[EXERCISE INSTRUCTIONS]
Starting at the line that contains "T103: NMOS IRLZ44N", write out every line through the end of the records exactly as it stands, and leave out all pictures.

──────── THE INPUT

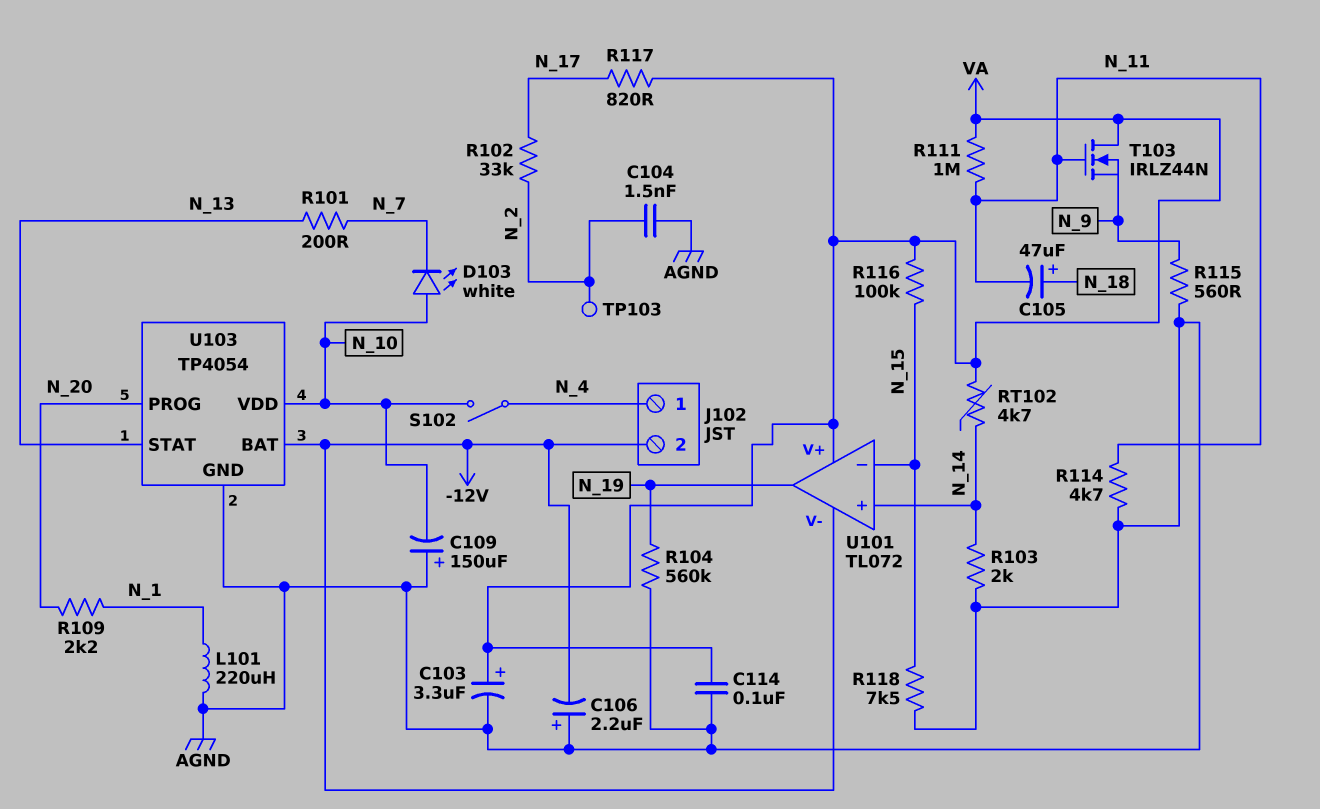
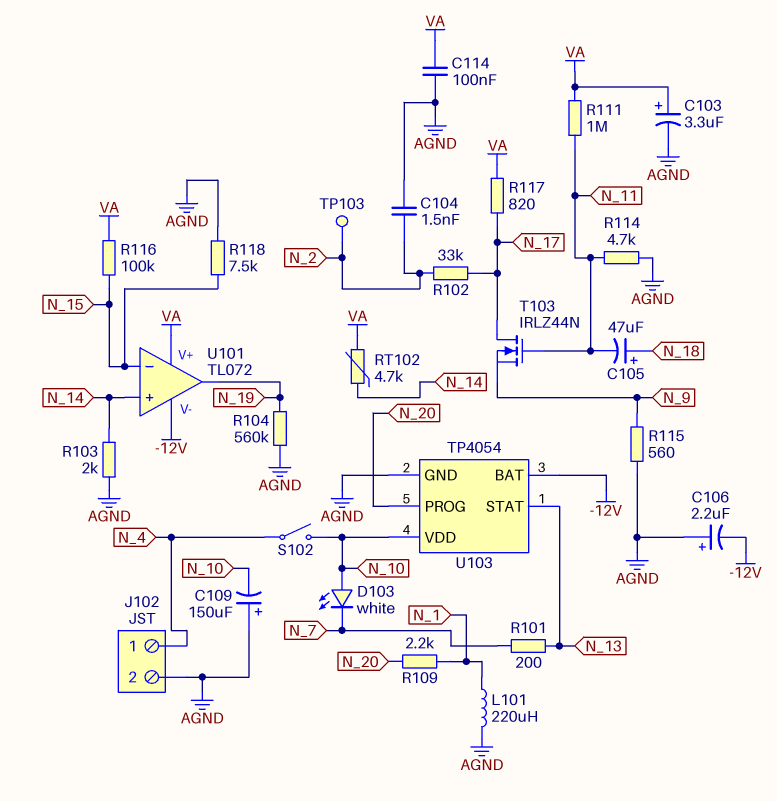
J102 pin 2: -12V -> AGND
T103: NMOS IRLZ44N (G N_11, D VA, S N_9) -> NMOS IRLZ44N (G N_11, D N_17, S N_9)

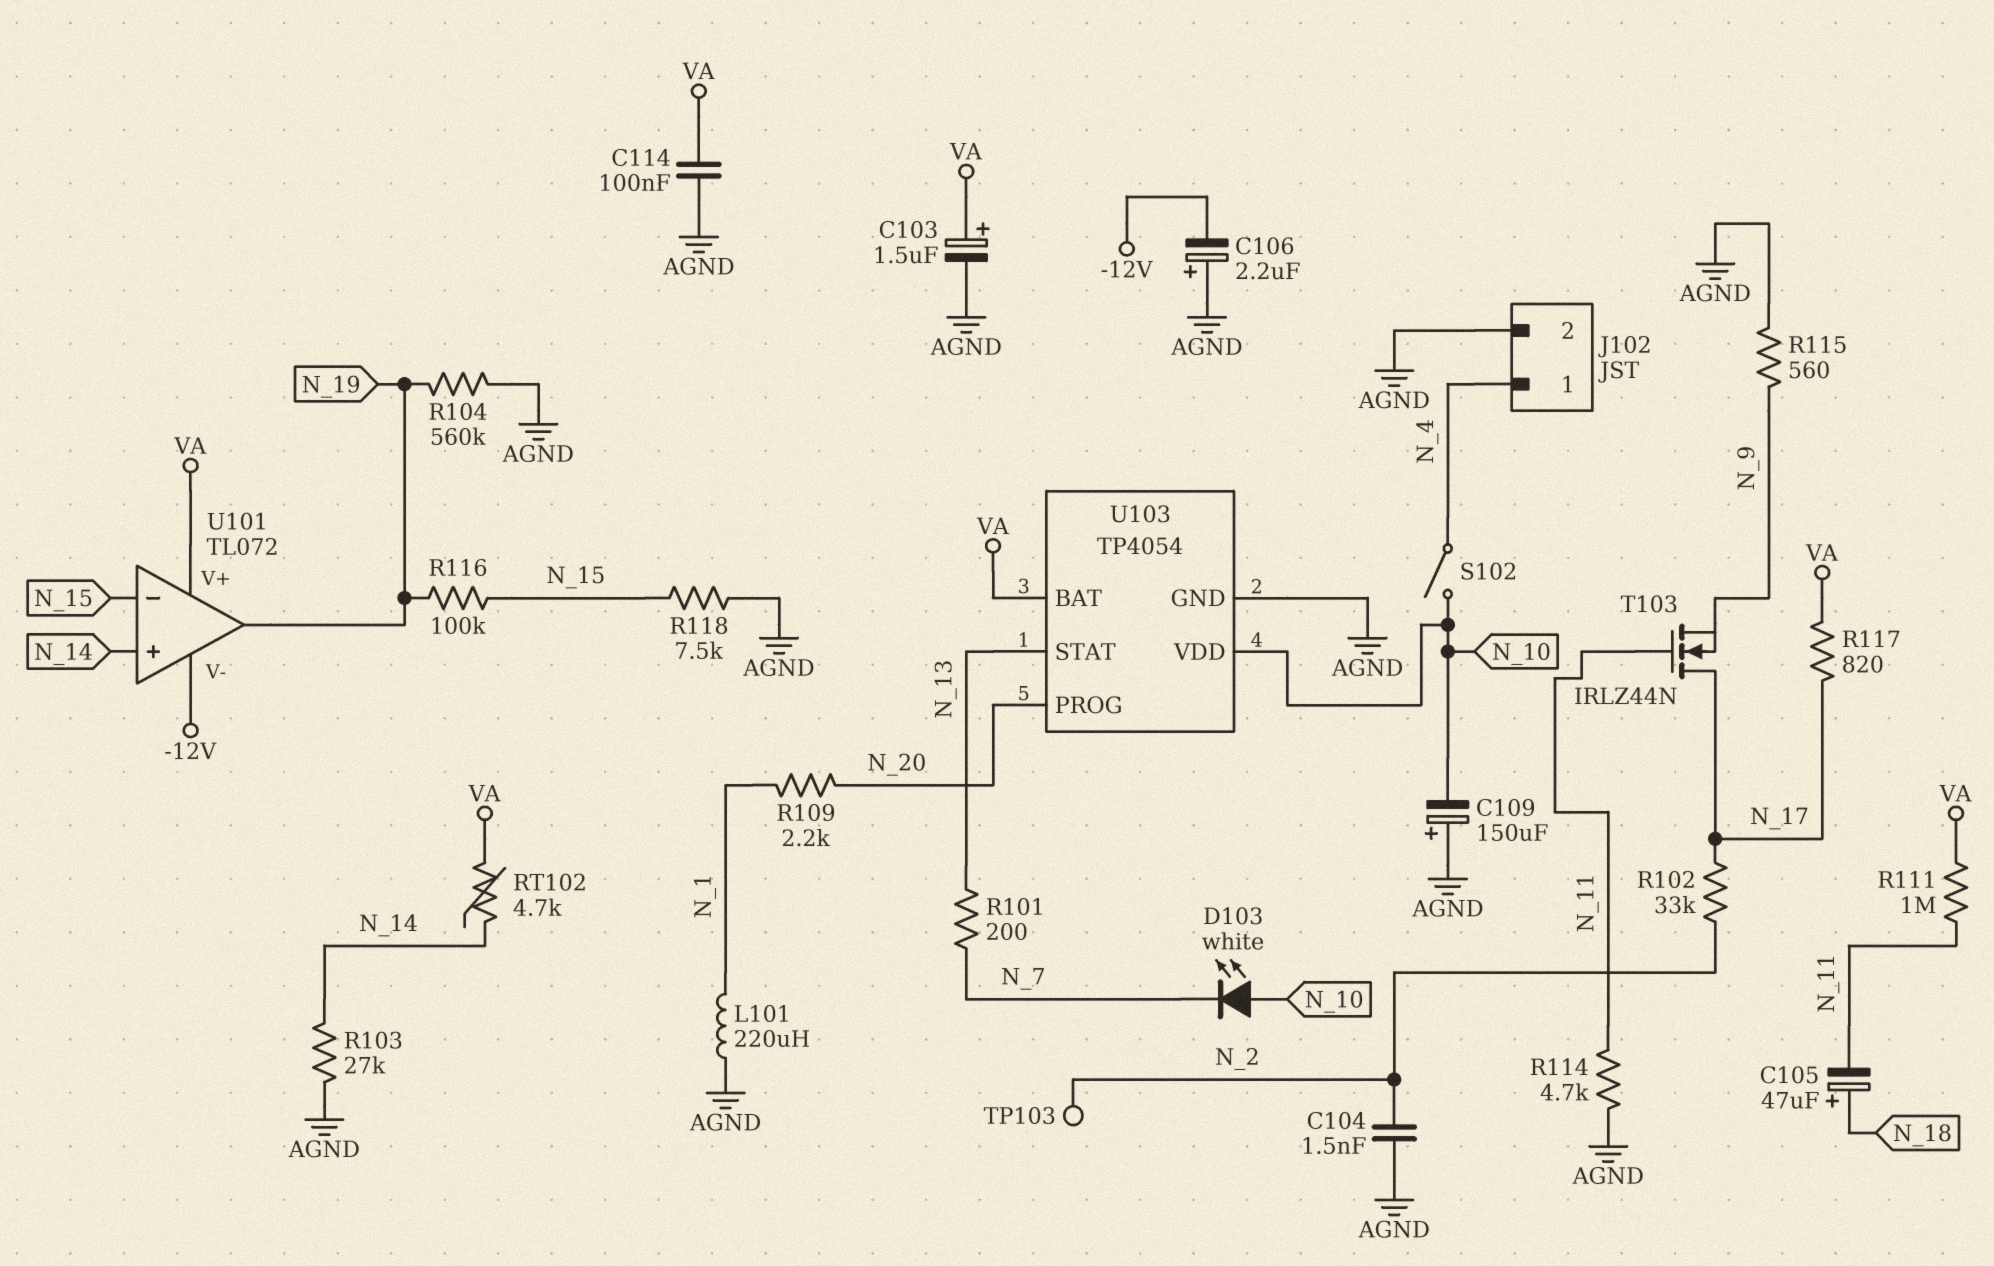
C103: 3.3uF (plus VA, minus AGND) -> 1.5uF (plus VA, minus AGND)
R103: 2k (AGND, N_14) -> 27k (AGND, N_14)
R116: 100k (N_15, VA) -> 100k (N_15, N_19)
U103 pin BAT: -12V -> VA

────────────────

[EXERCISE OUTPUT]
T103: NMOS IRLZ44N (G N_11, D VA, S N_9) -> NMOS IRLZ44N (G N_11, D N_17, S N_9)

C103: 3.3uF (plus VA, minus AGND) -> 1.5uF (plus VA, minus AGND)
R103: 2k (AGND, N_14) -> 27k (AGND, N_14)
R116: 100k (N_15, VA) -> 100k (N_15, N_19)
U103 pin BAT: -12V -> VA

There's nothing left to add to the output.